* [WORK INSTRUCTION] Make an exact copy of the lines from the one holding "U1 pin RA1: none -> SIG10" through the end of the entries below, both ends kept, and of nothing else. Exclude pictures.

Stored data entries

- - -

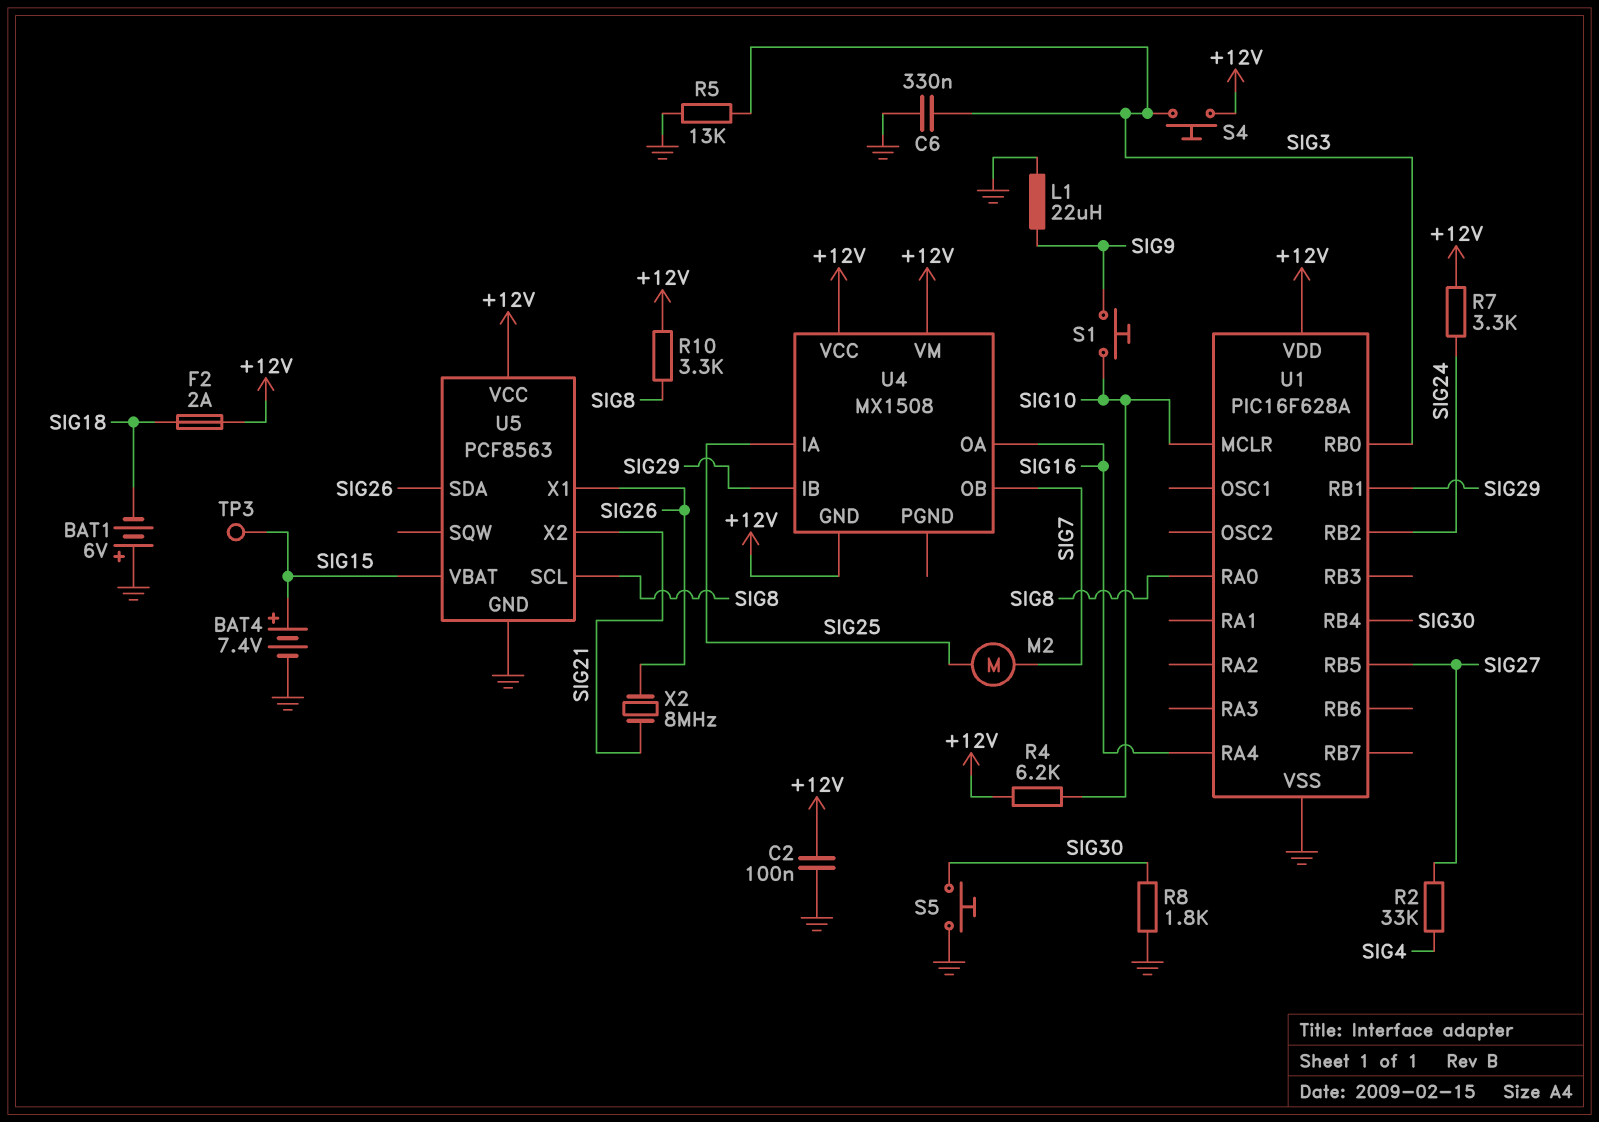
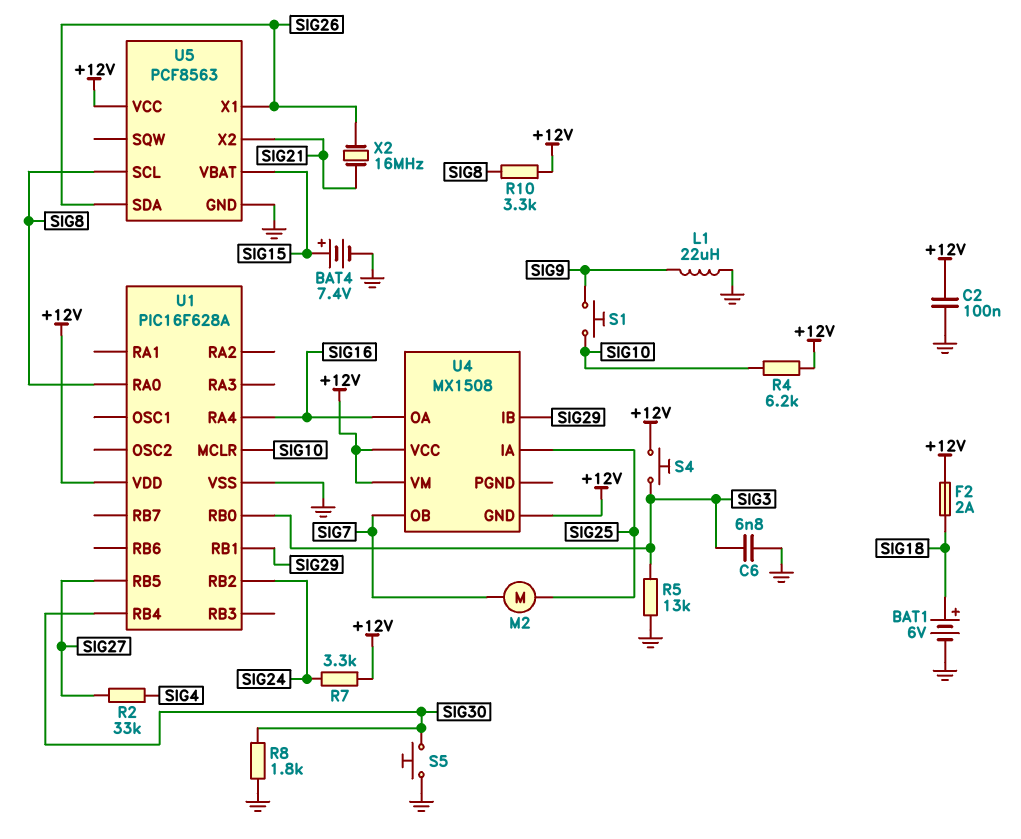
BAT1: 6V (plus GND, minus SIG18) -> 6V (plus SIG18, minus GND)
C6: 330nF (GND, SIG3) -> 6.8nF (GND, SIG3)
TP3: test point (SIG15) -> none
X2: 8MHz (SIG21, SIG26) -> 16MHz (SIG21, SIG26)

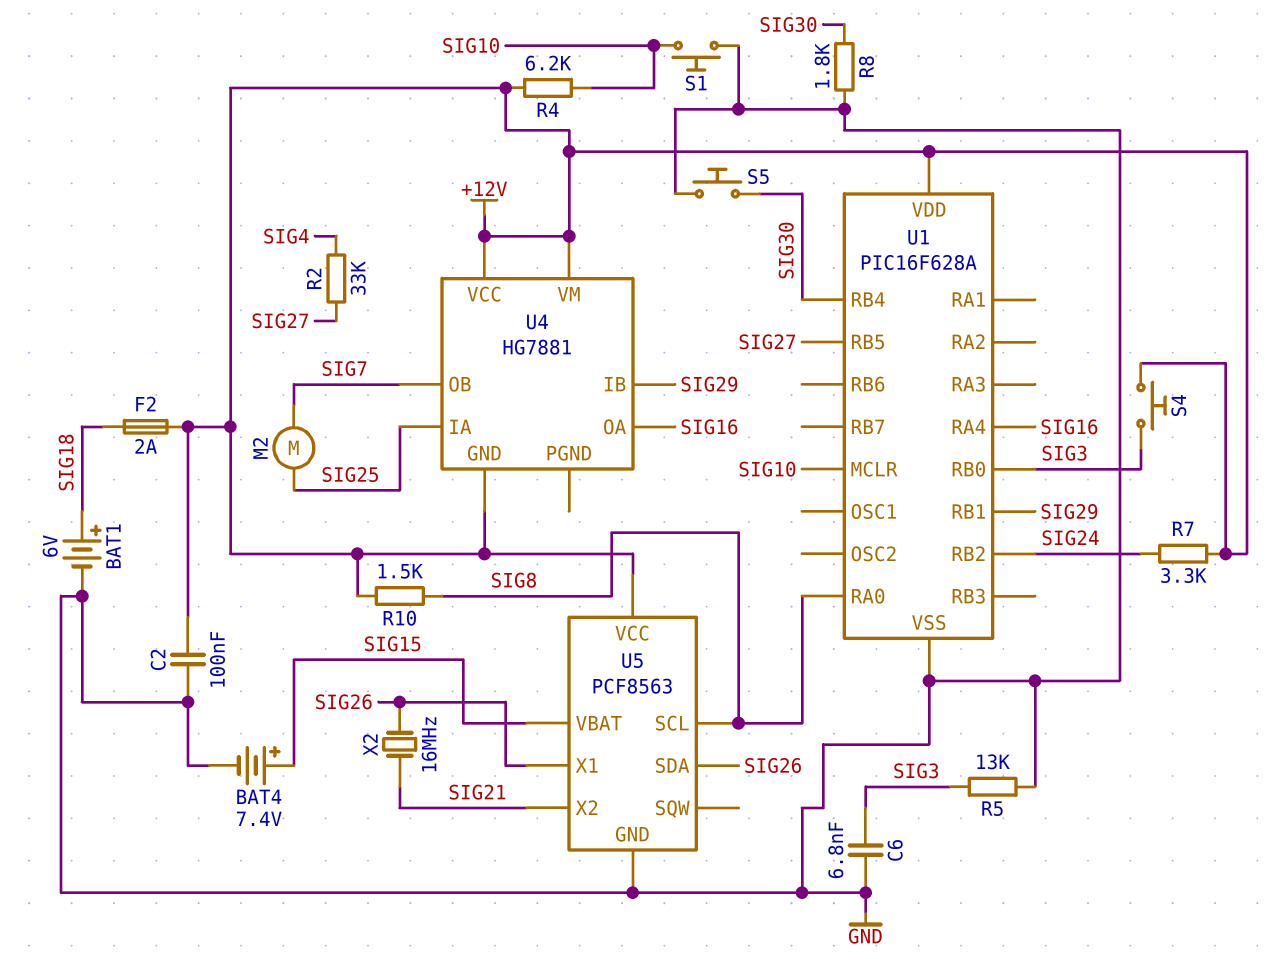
L1: 22uH (GND, SIG9) -> none
R10: 3.3k (+12V, SIG8) -> 1.5k (+12V, SIG8)
S1: button (SIG9, SIG10) -> button (GND, SIG10)
U4: MX1508 -> HG7881

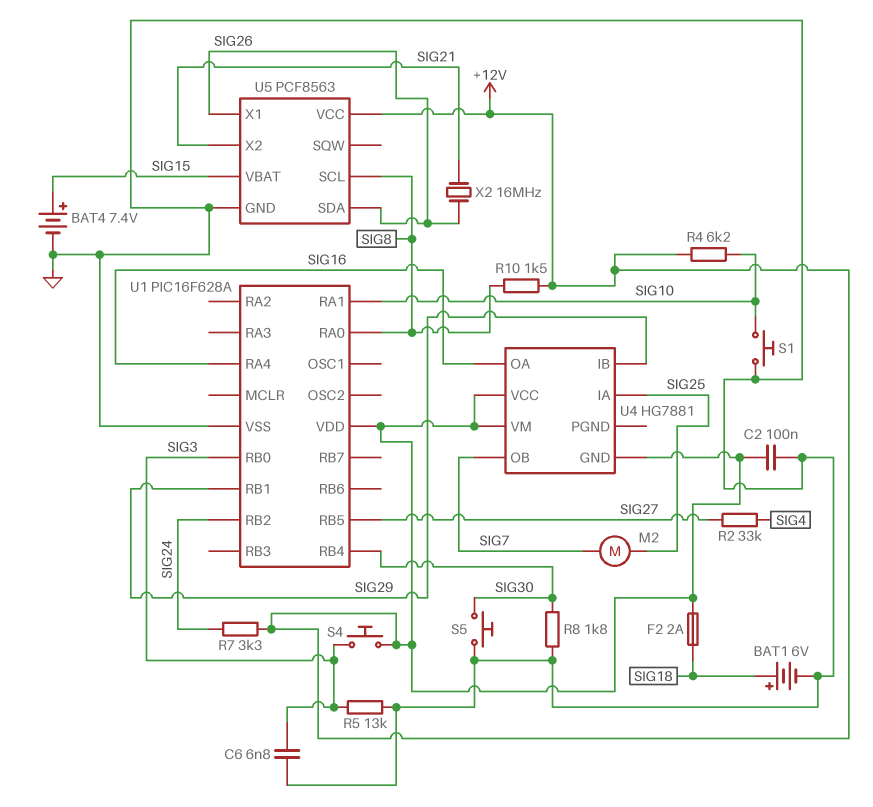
U1 pin MCLR: SIG10 -> none
U1 pin RA1: none -> SIG10

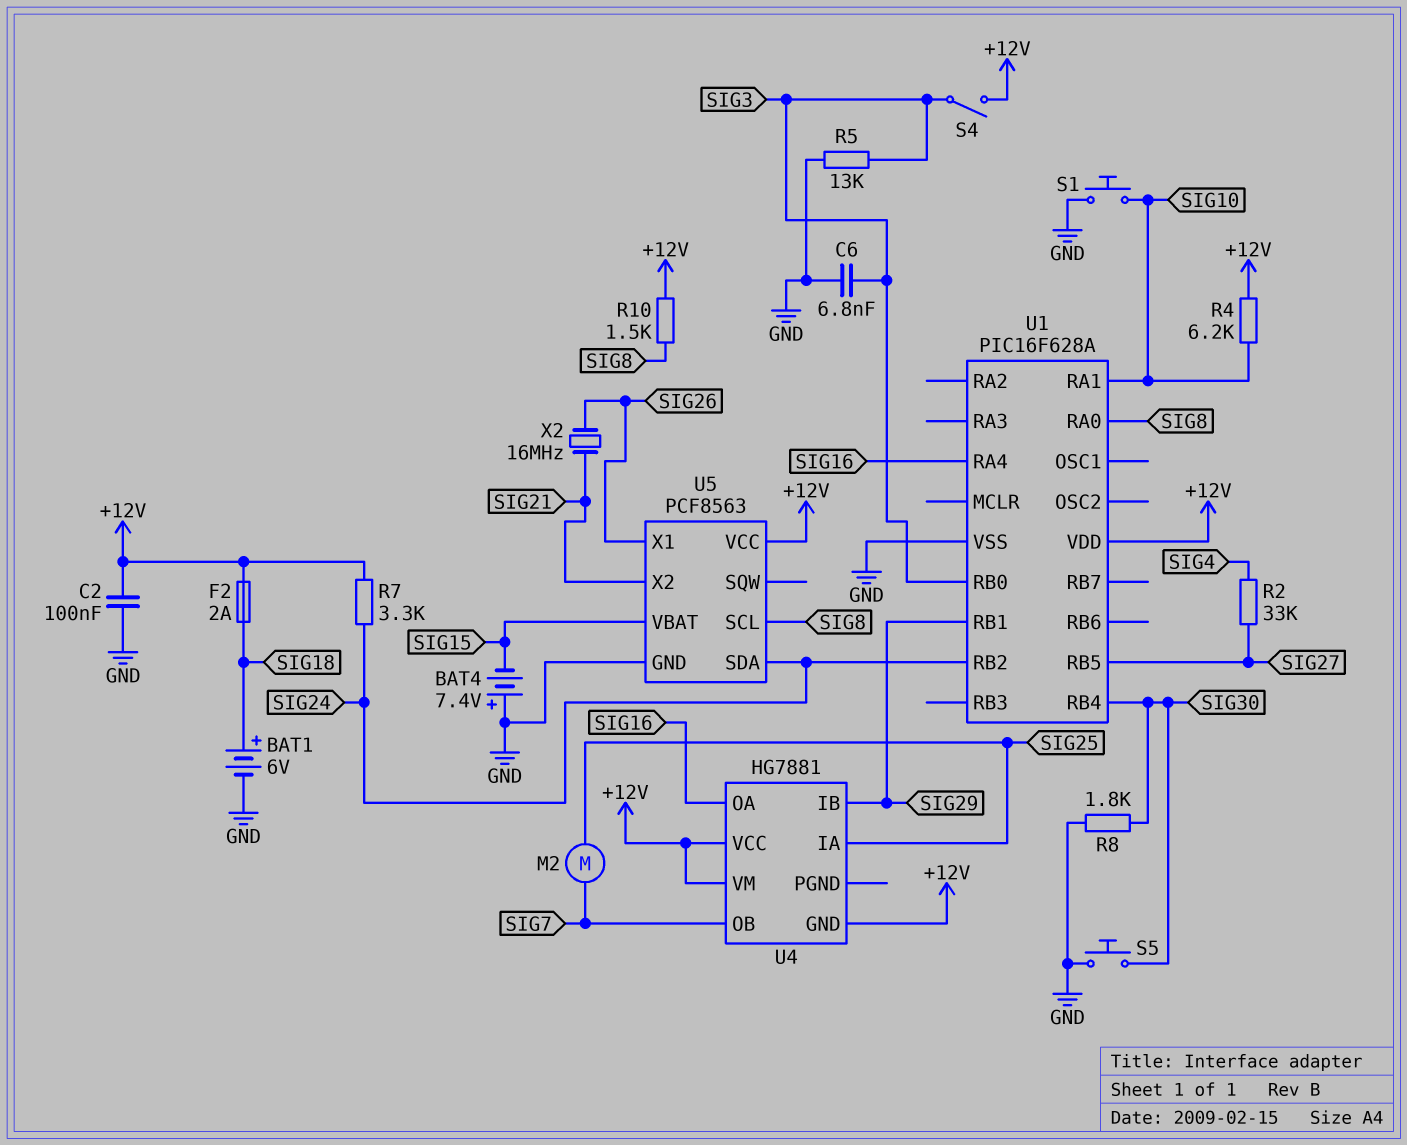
BAT4: 7.4V (plus SIG15, minus GND) -> 7.4V (plus GND, minus SIG15)
S4: button (+12V, SIG3) -> switch (+12V, SIG3)
U5 pin SDA: SIG26 -> SIG24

- - -

* [RESULT OF THE TASK]
U1 pin RA1: none -> SIG10

BAT4: 7.4V (plus SIG15, minus GND) -> 7.4V (plus GND, minus SIG15)
S4: button (+12V, SIG3) -> switch (+12V, SIG3)
U5 pin SDA: SIG26 -> SIG24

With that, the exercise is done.